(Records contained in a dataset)
───

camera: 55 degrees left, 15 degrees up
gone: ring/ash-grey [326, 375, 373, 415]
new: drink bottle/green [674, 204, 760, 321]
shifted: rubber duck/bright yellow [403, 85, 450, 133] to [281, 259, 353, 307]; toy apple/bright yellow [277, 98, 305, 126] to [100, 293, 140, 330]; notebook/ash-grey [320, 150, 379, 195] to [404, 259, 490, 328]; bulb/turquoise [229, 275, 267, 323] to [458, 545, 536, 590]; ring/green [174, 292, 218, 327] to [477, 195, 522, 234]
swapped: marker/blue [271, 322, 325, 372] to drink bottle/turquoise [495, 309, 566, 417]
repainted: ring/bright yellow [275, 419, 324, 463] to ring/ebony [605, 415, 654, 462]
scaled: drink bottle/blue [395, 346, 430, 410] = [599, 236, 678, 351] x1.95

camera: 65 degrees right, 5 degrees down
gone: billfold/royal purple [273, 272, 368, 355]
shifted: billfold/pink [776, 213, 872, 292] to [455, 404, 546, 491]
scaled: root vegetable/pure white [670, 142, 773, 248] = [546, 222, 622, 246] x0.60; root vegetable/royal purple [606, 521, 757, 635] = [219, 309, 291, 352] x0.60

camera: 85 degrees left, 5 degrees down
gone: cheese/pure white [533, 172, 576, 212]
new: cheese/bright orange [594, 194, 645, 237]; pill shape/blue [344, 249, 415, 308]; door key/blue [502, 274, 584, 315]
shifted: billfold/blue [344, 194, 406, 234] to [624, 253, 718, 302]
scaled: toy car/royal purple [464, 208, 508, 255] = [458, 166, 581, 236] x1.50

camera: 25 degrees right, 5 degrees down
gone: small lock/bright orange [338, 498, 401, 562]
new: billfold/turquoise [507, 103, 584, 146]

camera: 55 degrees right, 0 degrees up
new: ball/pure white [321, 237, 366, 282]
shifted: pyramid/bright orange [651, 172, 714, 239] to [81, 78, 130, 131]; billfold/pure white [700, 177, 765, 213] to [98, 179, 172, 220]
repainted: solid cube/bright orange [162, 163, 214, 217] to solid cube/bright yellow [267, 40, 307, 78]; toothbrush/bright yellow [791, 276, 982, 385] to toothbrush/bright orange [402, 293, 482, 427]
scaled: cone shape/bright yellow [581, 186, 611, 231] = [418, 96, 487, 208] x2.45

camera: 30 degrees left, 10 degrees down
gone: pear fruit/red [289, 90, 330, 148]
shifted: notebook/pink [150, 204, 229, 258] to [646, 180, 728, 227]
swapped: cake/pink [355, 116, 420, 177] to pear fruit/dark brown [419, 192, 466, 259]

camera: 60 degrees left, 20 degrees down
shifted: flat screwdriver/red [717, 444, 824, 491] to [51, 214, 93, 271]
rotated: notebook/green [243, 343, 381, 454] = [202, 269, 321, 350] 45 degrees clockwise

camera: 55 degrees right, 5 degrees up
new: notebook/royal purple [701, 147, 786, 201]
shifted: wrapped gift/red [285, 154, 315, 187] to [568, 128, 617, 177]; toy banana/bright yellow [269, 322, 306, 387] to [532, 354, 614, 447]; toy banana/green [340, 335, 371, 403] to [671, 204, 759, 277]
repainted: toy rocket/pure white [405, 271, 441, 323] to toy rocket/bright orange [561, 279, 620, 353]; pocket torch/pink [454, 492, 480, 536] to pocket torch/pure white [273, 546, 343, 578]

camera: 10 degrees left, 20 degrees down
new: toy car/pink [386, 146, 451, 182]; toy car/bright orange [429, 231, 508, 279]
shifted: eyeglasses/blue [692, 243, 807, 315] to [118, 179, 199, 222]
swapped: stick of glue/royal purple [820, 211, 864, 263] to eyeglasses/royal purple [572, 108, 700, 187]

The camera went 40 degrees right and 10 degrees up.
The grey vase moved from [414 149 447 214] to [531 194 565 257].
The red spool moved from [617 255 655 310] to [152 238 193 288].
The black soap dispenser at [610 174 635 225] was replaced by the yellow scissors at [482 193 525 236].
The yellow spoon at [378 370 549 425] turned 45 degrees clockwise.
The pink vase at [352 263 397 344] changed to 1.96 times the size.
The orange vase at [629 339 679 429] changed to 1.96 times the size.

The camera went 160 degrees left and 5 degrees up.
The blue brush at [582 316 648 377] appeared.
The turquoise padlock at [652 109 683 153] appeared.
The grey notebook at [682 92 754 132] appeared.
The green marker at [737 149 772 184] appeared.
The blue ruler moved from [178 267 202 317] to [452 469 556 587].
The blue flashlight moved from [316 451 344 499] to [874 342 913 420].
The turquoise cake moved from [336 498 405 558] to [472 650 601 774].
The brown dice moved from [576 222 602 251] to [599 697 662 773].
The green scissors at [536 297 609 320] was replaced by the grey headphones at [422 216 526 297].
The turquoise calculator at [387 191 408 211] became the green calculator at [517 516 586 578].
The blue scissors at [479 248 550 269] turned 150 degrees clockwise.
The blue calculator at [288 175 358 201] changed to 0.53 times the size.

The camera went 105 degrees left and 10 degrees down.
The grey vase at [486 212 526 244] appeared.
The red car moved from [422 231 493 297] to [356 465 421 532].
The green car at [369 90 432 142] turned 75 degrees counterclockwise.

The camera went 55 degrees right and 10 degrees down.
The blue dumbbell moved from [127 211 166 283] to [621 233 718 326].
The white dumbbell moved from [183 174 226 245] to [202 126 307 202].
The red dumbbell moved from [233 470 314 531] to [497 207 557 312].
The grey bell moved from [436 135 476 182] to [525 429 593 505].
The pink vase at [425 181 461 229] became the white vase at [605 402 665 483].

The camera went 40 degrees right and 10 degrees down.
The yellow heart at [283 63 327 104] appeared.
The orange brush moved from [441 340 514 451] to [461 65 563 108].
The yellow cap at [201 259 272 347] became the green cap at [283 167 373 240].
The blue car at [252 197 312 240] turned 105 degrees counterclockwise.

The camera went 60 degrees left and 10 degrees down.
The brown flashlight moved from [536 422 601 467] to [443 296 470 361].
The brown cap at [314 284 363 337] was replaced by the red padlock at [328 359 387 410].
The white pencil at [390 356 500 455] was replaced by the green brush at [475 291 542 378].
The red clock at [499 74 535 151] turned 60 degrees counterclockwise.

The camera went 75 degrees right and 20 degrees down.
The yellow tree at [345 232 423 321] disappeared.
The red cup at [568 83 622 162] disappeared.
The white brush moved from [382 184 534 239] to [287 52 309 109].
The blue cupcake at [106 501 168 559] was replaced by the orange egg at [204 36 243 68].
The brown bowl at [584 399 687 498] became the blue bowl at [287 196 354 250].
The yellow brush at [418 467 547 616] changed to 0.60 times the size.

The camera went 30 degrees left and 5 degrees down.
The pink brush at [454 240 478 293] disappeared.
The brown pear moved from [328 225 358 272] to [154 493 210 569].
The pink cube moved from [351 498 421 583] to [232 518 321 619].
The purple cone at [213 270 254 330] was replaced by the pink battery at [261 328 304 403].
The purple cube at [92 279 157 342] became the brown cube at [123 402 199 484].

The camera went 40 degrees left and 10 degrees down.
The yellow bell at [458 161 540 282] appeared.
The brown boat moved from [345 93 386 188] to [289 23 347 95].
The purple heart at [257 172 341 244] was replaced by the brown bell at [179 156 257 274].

───

> [BRIEF] Write the data from above out again, exactly.

> [RESULT]
camera: 55 degrees left, 15 degrees up
gone: ring/ash-grey [326, 375, 373, 415]
new: drink bottle/green [674, 204, 760, 321]
shifted: rubber duck/bright yellow [403, 85, 450, 133] to [281, 259, 353, 307]; toy apple/bright yellow [277, 98, 305, 126] to [100, 293, 140, 330]; notebook/ash-grey [320, 150, 379, 195] to [404, 259, 490, 328]; bulb/turquoise [229, 275, 267, 323] to [458, 545, 536, 590]; ring/green [174, 292, 218, 327] to [477, 195, 522, 234]
swapped: marker/blue [271, 322, 325, 372] to drink bottle/turquoise [495, 309, 566, 417]
repainted: ring/bright yellow [275, 419, 324, 463] to ring/ebony [605, 415, 654, 462]
scaled: drink bottle/blue [395, 346, 430, 410] = [599, 236, 678, 351] x1.95

camera: 65 degrees right, 5 degrees down
gone: billfold/royal purple [273, 272, 368, 355]
shifted: billfold/pink [776, 213, 872, 292] to [455, 404, 546, 491]
scaled: root vegetable/pure white [670, 142, 773, 248] = [546, 222, 622, 246] x0.60; root vegetable/royal purple [606, 521, 757, 635] = [219, 309, 291, 352] x0.60

camera: 85 degrees left, 5 degrees down
gone: cheese/pure white [533, 172, 576, 212]
new: cheese/bright orange [594, 194, 645, 237]; pill shape/blue [344, 249, 415, 308]; door key/blue [502, 274, 584, 315]
shifted: billfold/blue [344, 194, 406, 234] to [624, 253, 718, 302]
scaled: toy car/royal purple [464, 208, 508, 255] = [458, 166, 581, 236] x1.50

camera: 25 degrees right, 5 degrees down
gone: small lock/bright orange [338, 498, 401, 562]
new: billfold/turquoise [507, 103, 584, 146]

camera: 55 degrees right, 0 degrees up
new: ball/pure white [321, 237, 366, 282]
shifted: pyramid/bright orange [651, 172, 714, 239] to [81, 78, 130, 131]; billfold/pure white [700, 177, 765, 213] to [98, 179, 172, 220]
repainted: solid cube/bright orange [162, 163, 214, 217] to solid cube/bright yellow [267, 40, 307, 78]; toothbrush/bright yellow [791, 276, 982, 385] to toothbrush/bright orange [402, 293, 482, 427]
scaled: cone shape/bright yellow [581, 186, 611, 231] = [418, 96, 487, 208] x2.45

camera: 30 degrees left, 10 degrees down
gone: pear fruit/red [289, 90, 330, 148]
shifted: notebook/pink [150, 204, 229, 258] to [646, 180, 728, 227]
swapped: cake/pink [355, 116, 420, 177] to pear fruit/dark brown [419, 192, 466, 259]

camera: 60 degrees left, 20 degrees down
shifted: flat screwdriver/red [717, 444, 824, 491] to [51, 214, 93, 271]
rotated: notebook/green [243, 343, 381, 454] = [202, 269, 321, 350] 45 degrees clockwise

camera: 55 degrees right, 5 degrees up
new: notebook/royal purple [701, 147, 786, 201]
shifted: wrapped gift/red [285, 154, 315, 187] to [568, 128, 617, 177]; toy banana/bright yellow [269, 322, 306, 387] to [532, 354, 614, 447]; toy banana/green [340, 335, 371, 403] to [671, 204, 759, 277]
repainted: toy rocket/pure white [405, 271, 441, 323] to toy rocket/bright orange [561, 279, 620, 353]; pocket torch/pink [454, 492, 480, 536] to pocket torch/pure white [273, 546, 343, 578]

camera: 10 degrees left, 20 degrees down
new: toy car/pink [386, 146, 451, 182]; toy car/bright orange [429, 231, 508, 279]
shifted: eyeglasses/blue [692, 243, 807, 315] to [118, 179, 199, 222]
swapped: stick of glue/royal purple [820, 211, 864, 263] to eyeglasses/royal purple [572, 108, 700, 187]

The camera went 40 degrees right and 10 degrees up.
The grey vase moved from [414 149 447 214] to [531 194 565 257].
The red spool moved from [617 255 655 310] to [152 238 193 288].
The black soap dispenser at [610 174 635 225] was replaced by the yellow scissors at [482 193 525 236].
The yellow spoon at [378 370 549 425] turned 45 degrees clockwise.
The pink vase at [352 263 397 344] changed to 1.96 times the size.
The orange vase at [629 339 679 429] changed to 1.96 times the size.

The camera went 160 degrees left and 5 degrees up.
The blue brush at [582 316 648 377] appeared.
The turquoise padlock at [652 109 683 153] appeared.
The grey notebook at [682 92 754 132] appeared.
The green marker at [737 149 772 184] appeared.
The blue ruler moved from [178 267 202 317] to [452 469 556 587].
The blue flashlight moved from [316 451 344 499] to [874 342 913 420].
The turquoise cake moved from [336 498 405 558] to [472 650 601 774].
The brown dice moved from [576 222 602 251] to [599 697 662 773].
The green scissors at [536 297 609 320] was replaced by the grey headphones at [422 216 526 297].
The turquoise calculator at [387 191 408 211] became the green calculator at [517 516 586 578].
The blue scissors at [479 248 550 269] turned 150 degrees clockwise.
The blue calculator at [288 175 358 201] changed to 0.53 times the size.

The camera went 105 degrees left and 10 degrees down.
The grey vase at [486 212 526 244] appeared.
The red car moved from [422 231 493 297] to [356 465 421 532].
The green car at [369 90 432 142] turned 75 degrees counterclockwise.

The camera went 55 degrees right and 10 degrees down.
The blue dumbbell moved from [127 211 166 283] to [621 233 718 326].
The white dumbbell moved from [183 174 226 245] to [202 126 307 202].
The red dumbbell moved from [233 470 314 531] to [497 207 557 312].
The grey bell moved from [436 135 476 182] to [525 429 593 505].
The pink vase at [425 181 461 229] became the white vase at [605 402 665 483].

The camera went 40 degrees right and 10 degrees down.
The yellow heart at [283 63 327 104] appeared.
The orange brush moved from [441 340 514 451] to [461 65 563 108].
The yellow cap at [201 259 272 347] became the green cap at [283 167 373 240].
The blue car at [252 197 312 240] turned 105 degrees counterclockwise.

The camera went 60 degrees left and 10 degrees down.
The brown flashlight moved from [536 422 601 467] to [443 296 470 361].
The brown cap at [314 284 363 337] was replaced by the red padlock at [328 359 387 410].
The white pencil at [390 356 500 455] was replaced by the green brush at [475 291 542 378].
The red clock at [499 74 535 151] turned 60 degrees counterclockwise.

The camera went 75 degrees right and 20 degrees down.
The yellow tree at [345 232 423 321] disappeared.
The red cup at [568 83 622 162] disappeared.
The white brush moved from [382 184 534 239] to [287 52 309 109].
The blue cupcake at [106 501 168 559] was replaced by the orange egg at [204 36 243 68].
The brown bowl at [584 399 687 498] became the blue bowl at [287 196 354 250].
The yellow brush at [418 467 547 616] changed to 0.60 times the size.

The camera went 30 degrees left and 5 degrees down.
The pink brush at [454 240 478 293] disappeared.
The brown pear moved from [328 225 358 272] to [154 493 210 569].
The pink cube moved from [351 498 421 583] to [232 518 321 619].
The purple cone at [213 270 254 330] was replaced by the pink battery at [261 328 304 403].
The purple cube at [92 279 157 342] became the brown cube at [123 402 199 484].

The camera went 40 degrees left and 10 degrees down.
The yellow bell at [458 161 540 282] appeared.
The brown boat moved from [345 93 386 188] to [289 23 347 95].
The purple heart at [257 172 341 244] was replaced by the brown bell at [179 156 257 274].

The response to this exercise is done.